# INPUT:
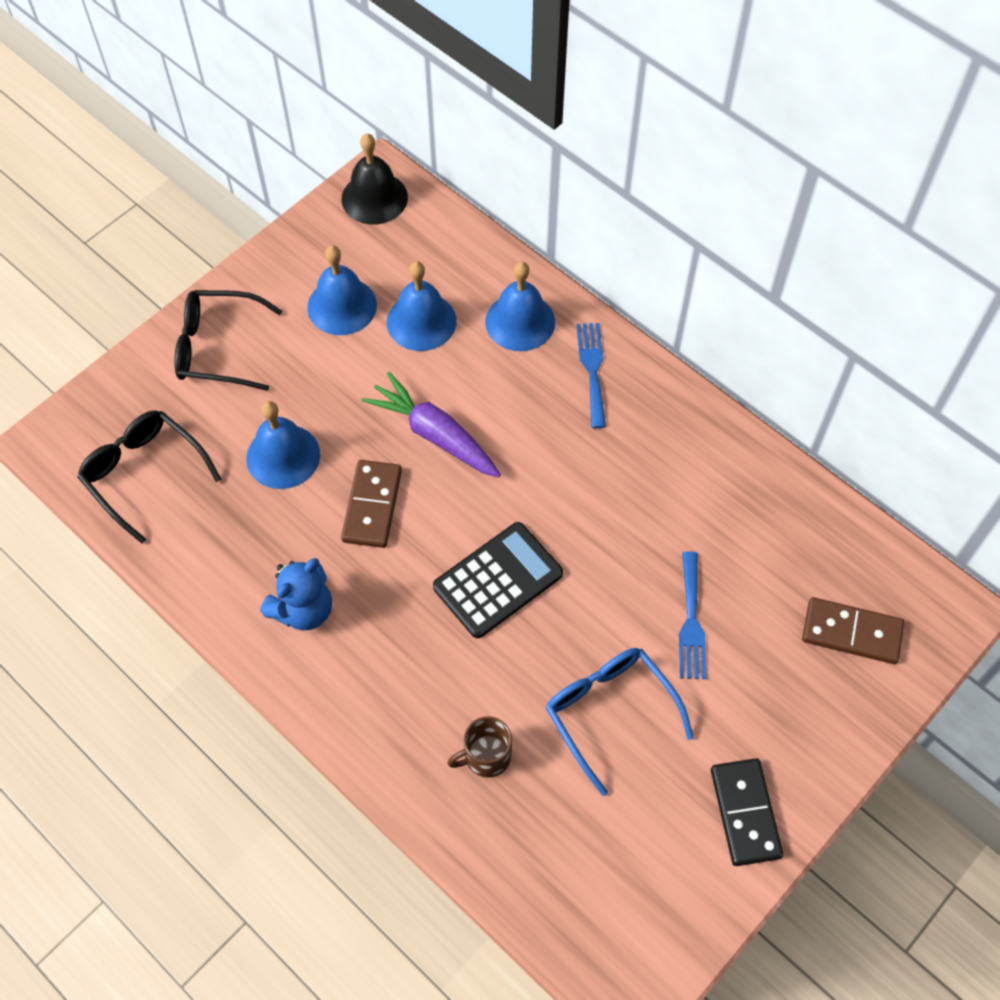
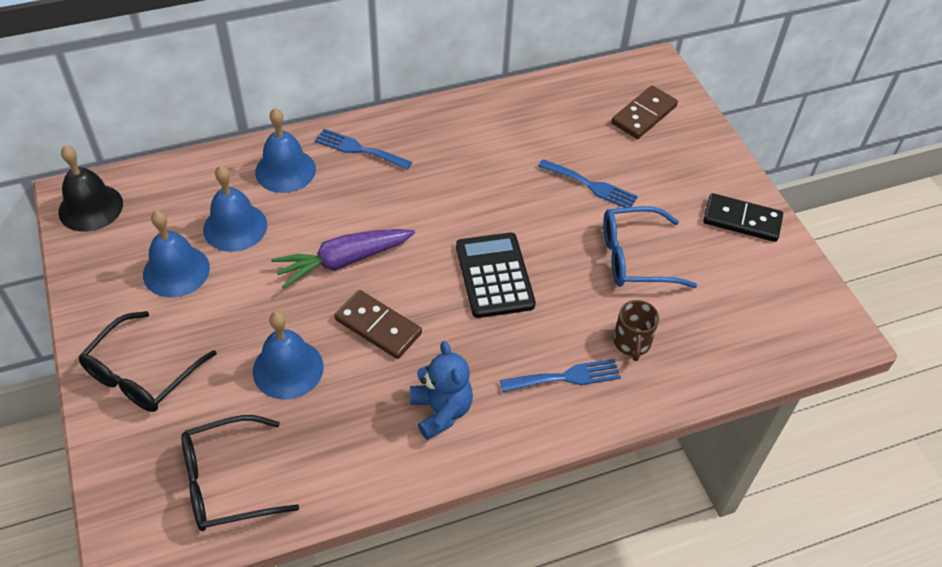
camera: 65 degrees left, 10 degrees down
(405, 707) = (566, 377): none -> blue fork

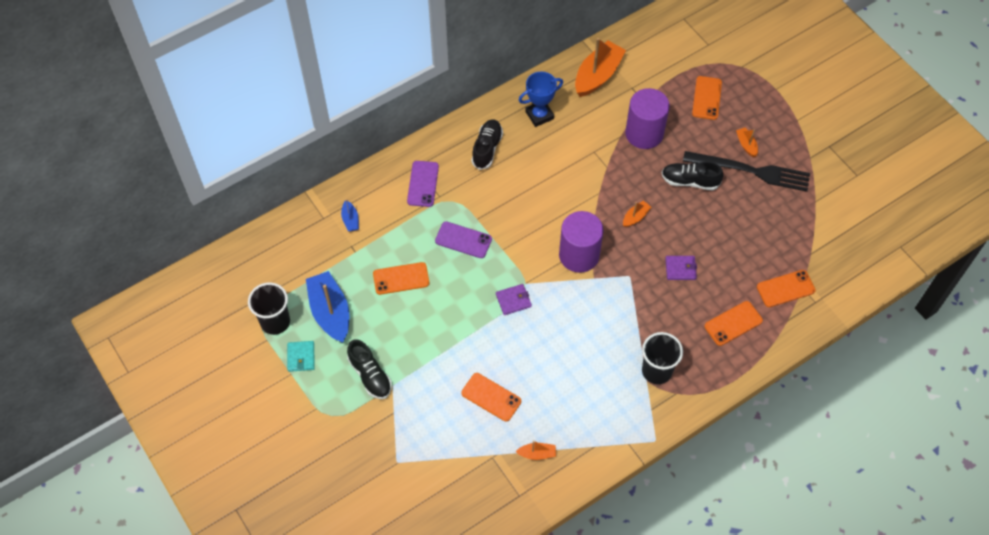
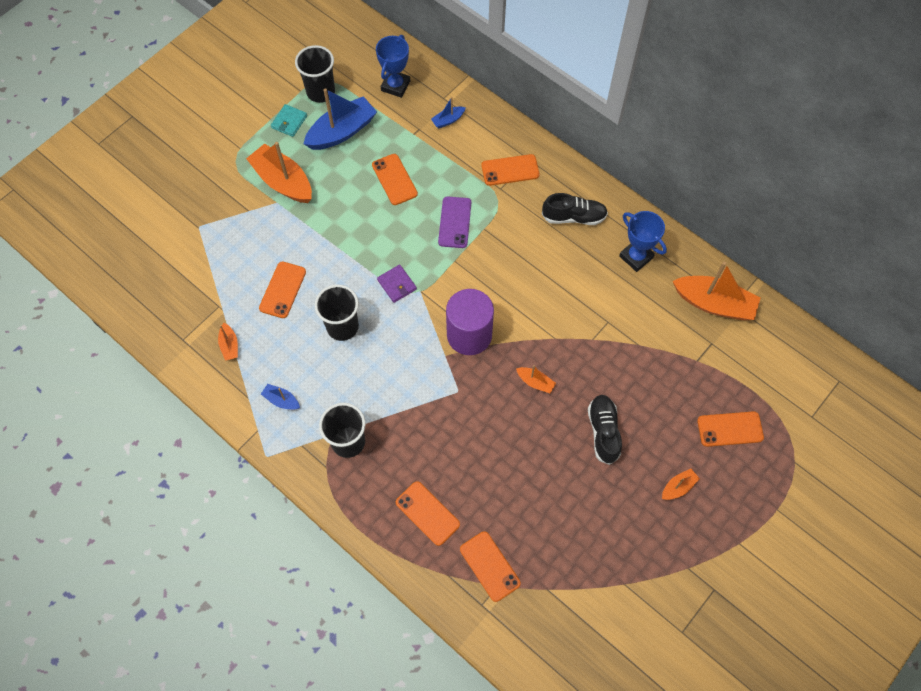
camera: 75 degrees right, 5 degrees up
(293, 255) = (395, 86): none -> blue trophy
(301, 357) = (289, 122): turquoise wallet -> turquoise wallet turned 45 degrees counterclockwise
(370, 375) = (283, 181): black shoe -> orange boat
(423, 184) = (510, 170): purple phone -> orange phone
(543, 353) = (342, 327): none -> black cup
(604, 418) = (281, 400): none -> blue boat
(644, 133) = (652, 369): purple cylinder -> none
(680, 268) = (482, 443): purple wallet -> none
(751, 171) = (642, 499): black fork -> none

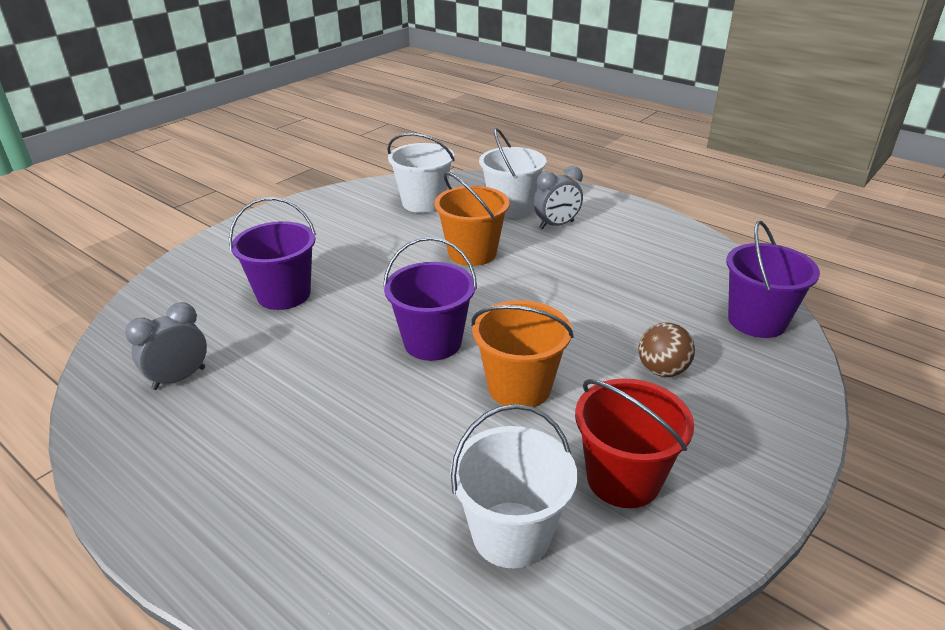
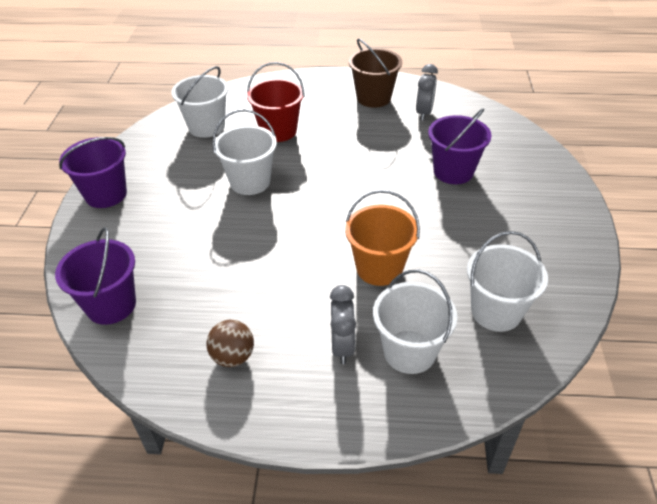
camera: 145 degrees right, 10 degrees up
(189, 444) = (373, 98): none -> brown bucket
(432, 342) = (324, 184): purple bucket -> purple bucket (106, 194)
(519, 387) = (250, 182): orange bucket -> white bucket
(556, 225) = (342, 346): grey clock -> grey clock turned 150 degrees clockwise
(623, 479) = (168, 164): red bucket -> red bucket (278, 131)
(662, 370) = (170, 229): brown ball -> brown ball (233, 356)

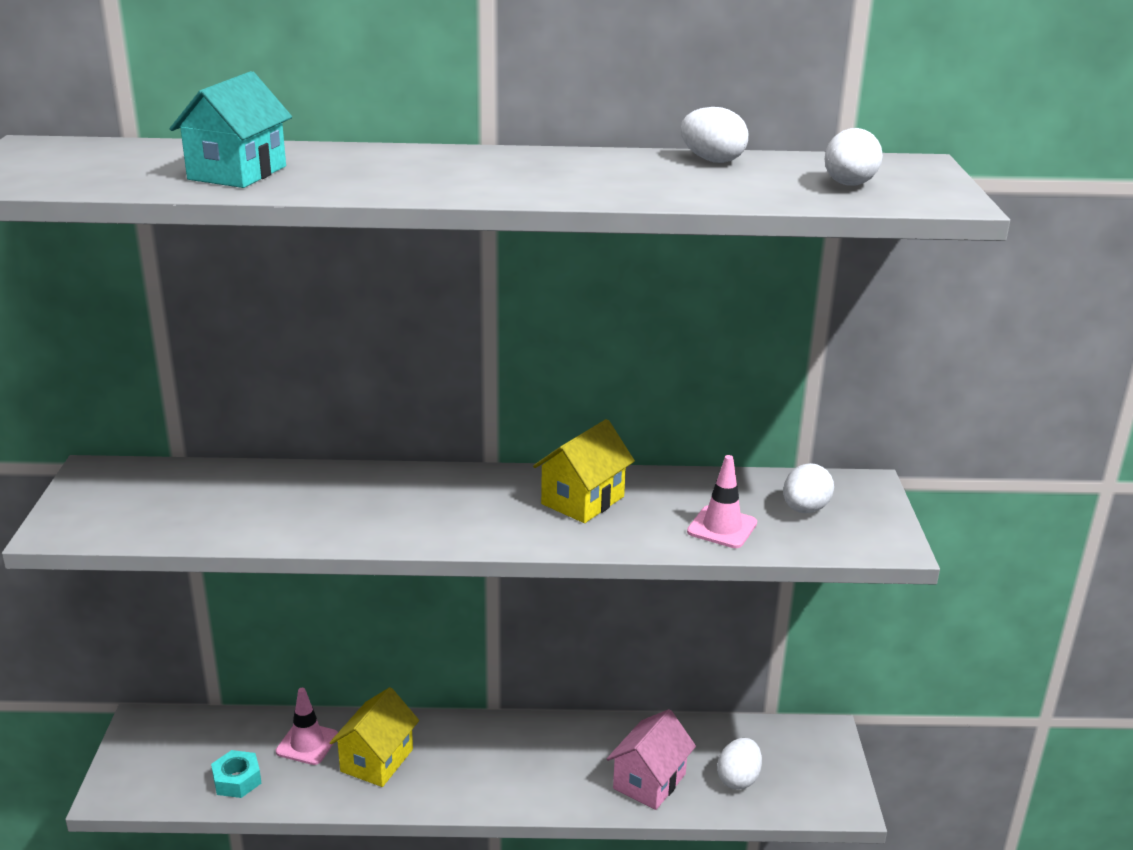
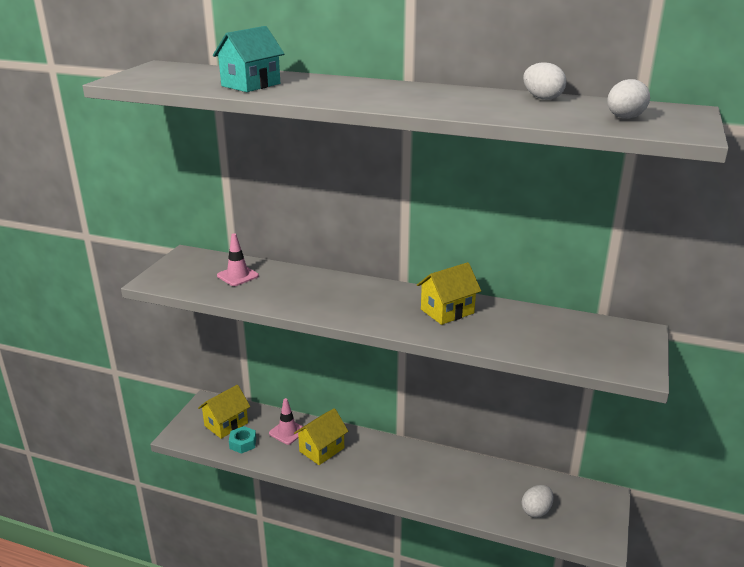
camera: 20 degrees right, 0 degrees up
(193, 754) = (226, 424): none -> yellow house
(649, 781) = (478, 499): pink house -> none
(722, 527) = (528, 341): pink traffic cone -> pink traffic cone (238, 276)
(805, 509) = (590, 340): white egg -> none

# EXERCISE OBJECTIVE:
Transcribe, word for word, the line holding "(423, 184) = (510, 170): purple" and all lines after it in the entries above, ending with the last. Only those lines; no pictures.

# EXPECTED ANSWER:
(423, 184) = (510, 170): purple phone -> orange phone
(543, 353) = (342, 327): none -> black cup
(604, 418) = (281, 400): none -> blue boat
(644, 133) = (652, 369): purple cylinder -> none
(680, 268) = (482, 443): purple wallet -> none
(751, 171) = (642, 499): black fork -> none

camera: 145 degrees right, 10 degrees up
(189, 444) = (373, 98): none -> brown bucket
(432, 342) = (324, 184): purple bucket -> purple bucket (106, 194)
(519, 387) = (250, 182): orange bucket -> white bucket
(556, 225) = (342, 346): grey clock -> grey clock turned 150 degrees clockwise
(623, 479) = (168, 164): red bucket -> red bucket (278, 131)
(662, 370) = (170, 229): brown ball -> brown ball (233, 356)

camera: 20 degrees right, 0 degrees up
(193, 754) = (226, 424): none -> yellow house
(649, 781) = (478, 499): pink house -> none
(722, 527) = (528, 341): pink traffic cone -> pink traffic cone (238, 276)
(805, 509) = (590, 340): white egg -> none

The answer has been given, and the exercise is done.